• _Task instructions_
The job is to find each line in the entries holding the string "counterclockwise" and copy that line.
==== Records to use
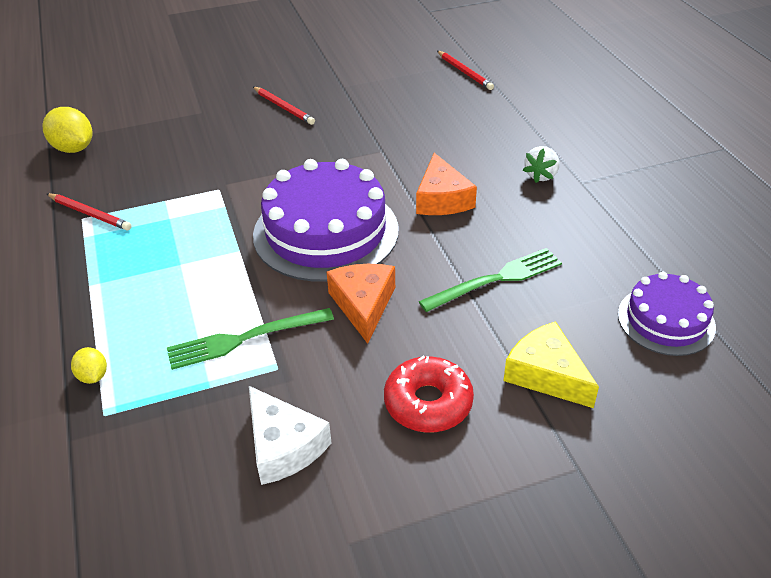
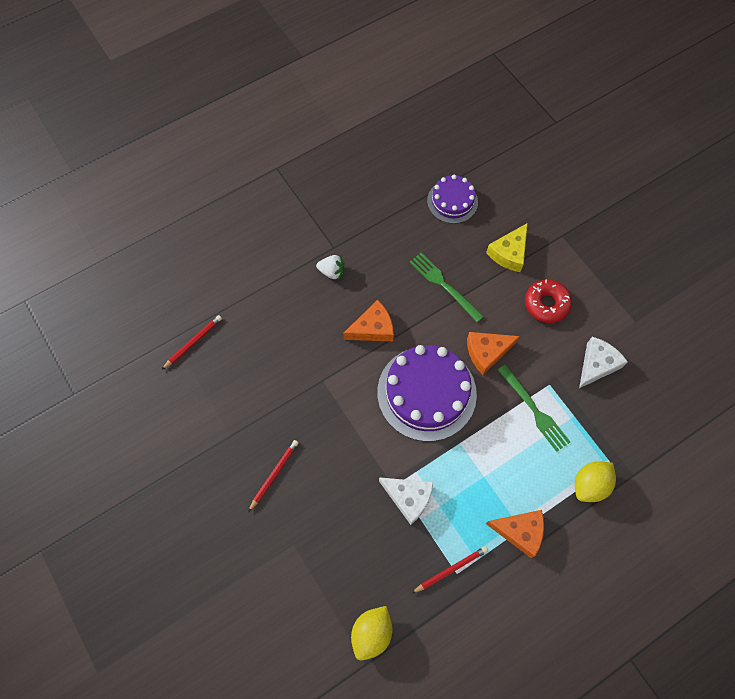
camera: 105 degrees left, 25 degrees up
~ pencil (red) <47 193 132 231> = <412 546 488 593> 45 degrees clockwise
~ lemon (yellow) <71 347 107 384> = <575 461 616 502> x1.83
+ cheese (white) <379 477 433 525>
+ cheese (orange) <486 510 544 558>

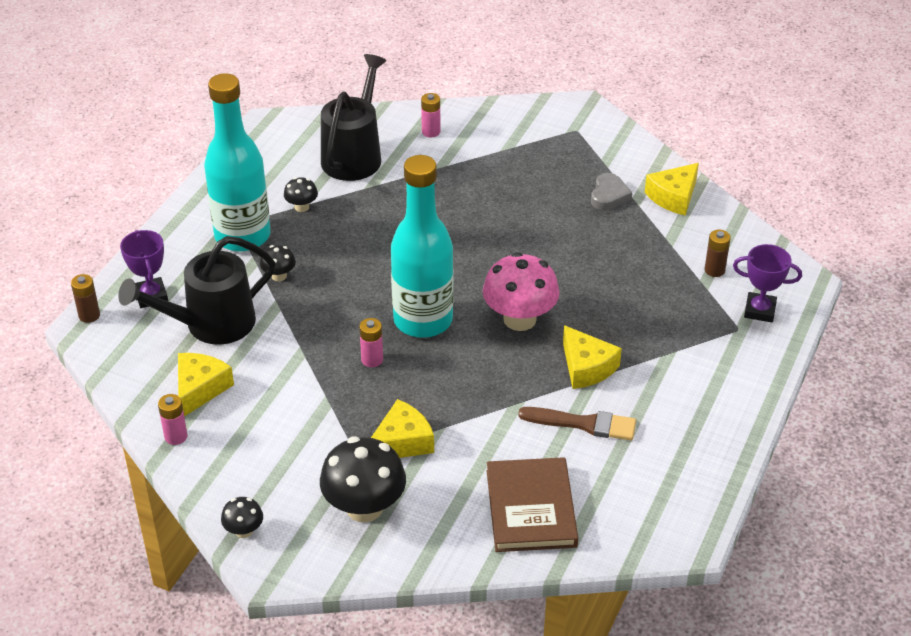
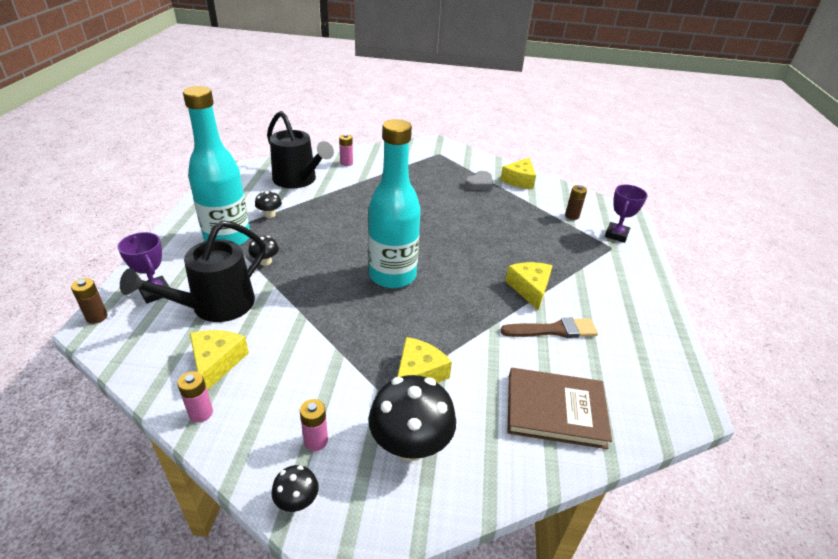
camera: 20 degrees left, 5 degrees down
~ watering can (black) <321 54 386 181> = <267 111 334 188> 135 degrees clockwise
~ heart (grey) <591 173 632 210> = <465 171 493 190> 45 degrees clockwise
~ trophy (purple) <733 244 802 322> = <605 185 648 243> 60 degrees counterclockwise
- mushroom (pink) <483 252 560 331>
~ battery (pink) <359 318 383 367> to <300 399 328 451>
~ cheese (yellow) <563 325 622 389> = <505 262 553 310> 135 degrees counterclockwise
~ book (brown) <487 457 578 552> = <507 368 612 449> 60 degrees counterclockwise

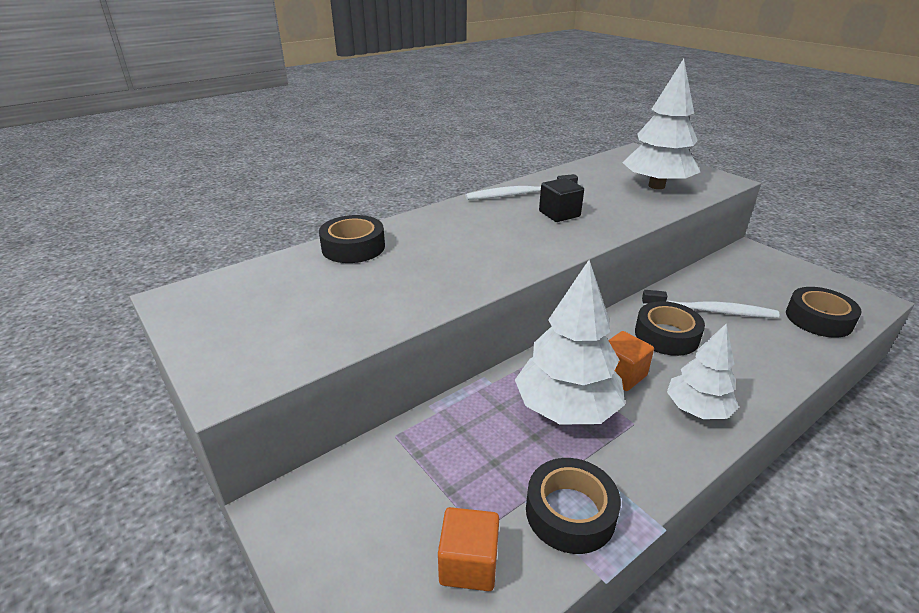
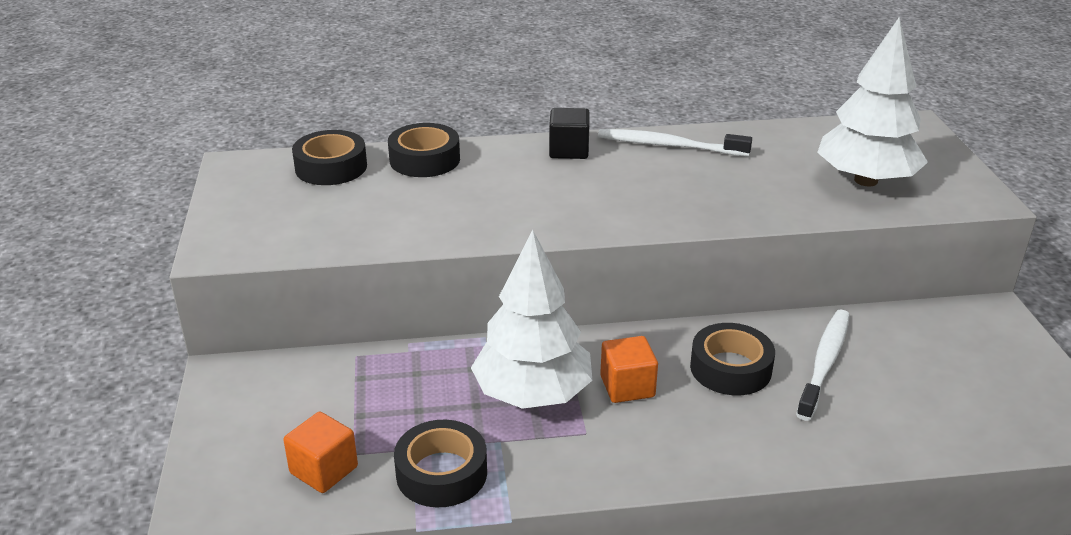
camera: 30 degrees right, 0 degrees up
~ cube (black) <539 178 584 222> to <549 108 590 159>
~ tape (black) <786 287 862 338> to <292 130 367 185>
~ toothbrush (white) <642 290 779 318> = <796 309 850 421> 105 degrees counterclockwise
- tree (white) <667 324 739 419>

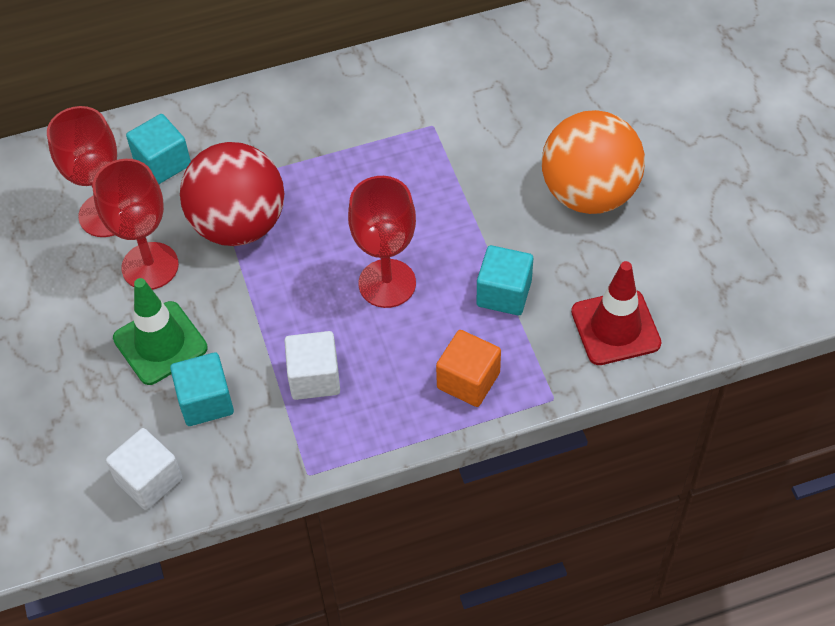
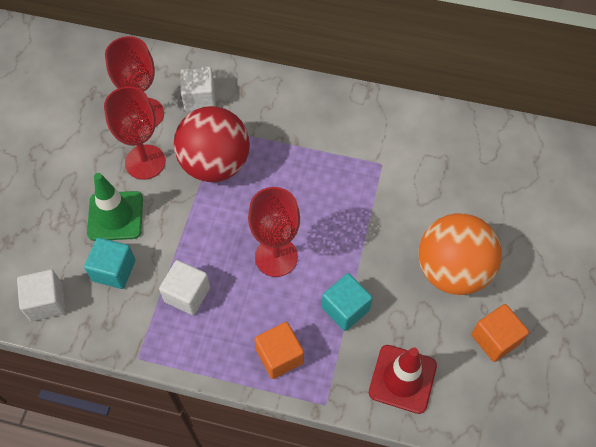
camera: 30 degrees right, 5 degrees up
~ cube (turquoise) <126 114 191 184> to cube (white) <180 67 216 111>
+ cube (orange) <471 304 529 362>

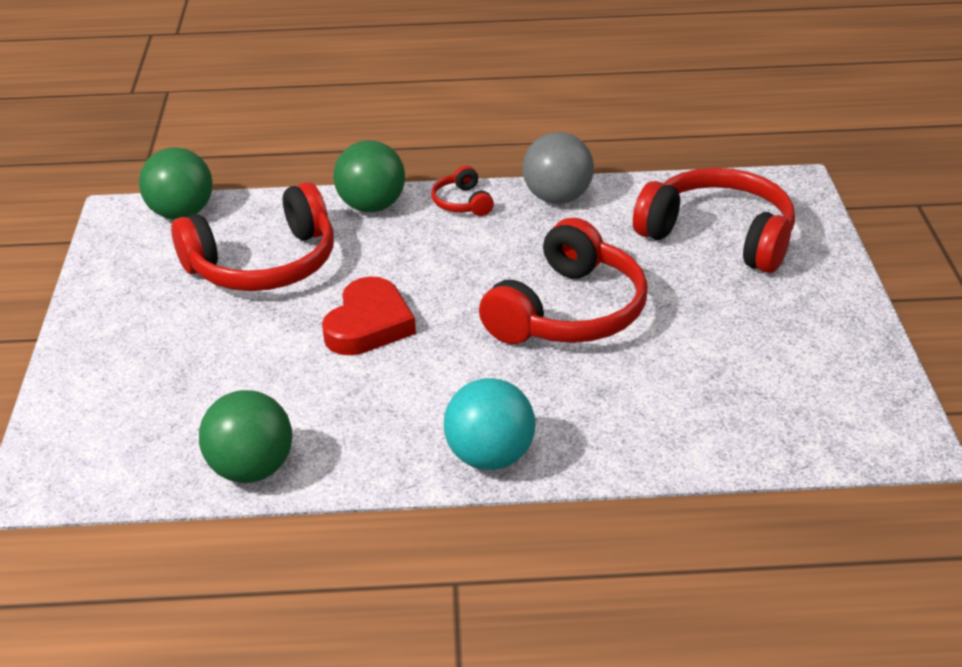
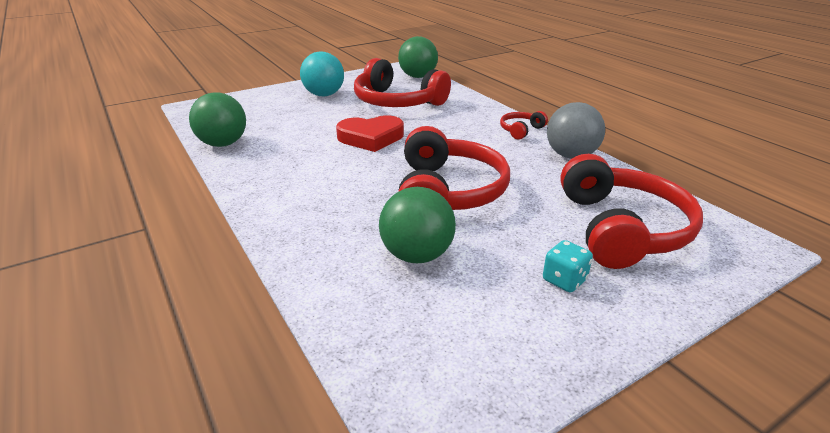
camera: 60 degrees right, 5 degrees down
~ ball (green) <334 140 405 212> to <379 187 456 263>
~ headphones (red) <479 218 648 344> = <398 126 510 210> 90 degrees counterclockwise
~ ball (turquoise) <444 378 536 470> to <300 52 344 96>
+ dice (turquoise) <543 240 593 292>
========
• _Solution below_
~ trophy (purple) <733 244 802 322> = <605 185 648 243> 60 degrees counterclockwise
~ cheese (yellow) <563 325 622 389> = <505 262 553 310> 135 degrees counterclockwise
~ book (brown) <487 457 578 552> = <507 368 612 449> 60 degrees counterclockwise
~ toothbrush (white) <642 290 779 318> = <796 309 850 421> 105 degrees counterclockwise
~ headphones (red) <479 218 648 344> = <398 126 510 210> 90 degrees counterclockwise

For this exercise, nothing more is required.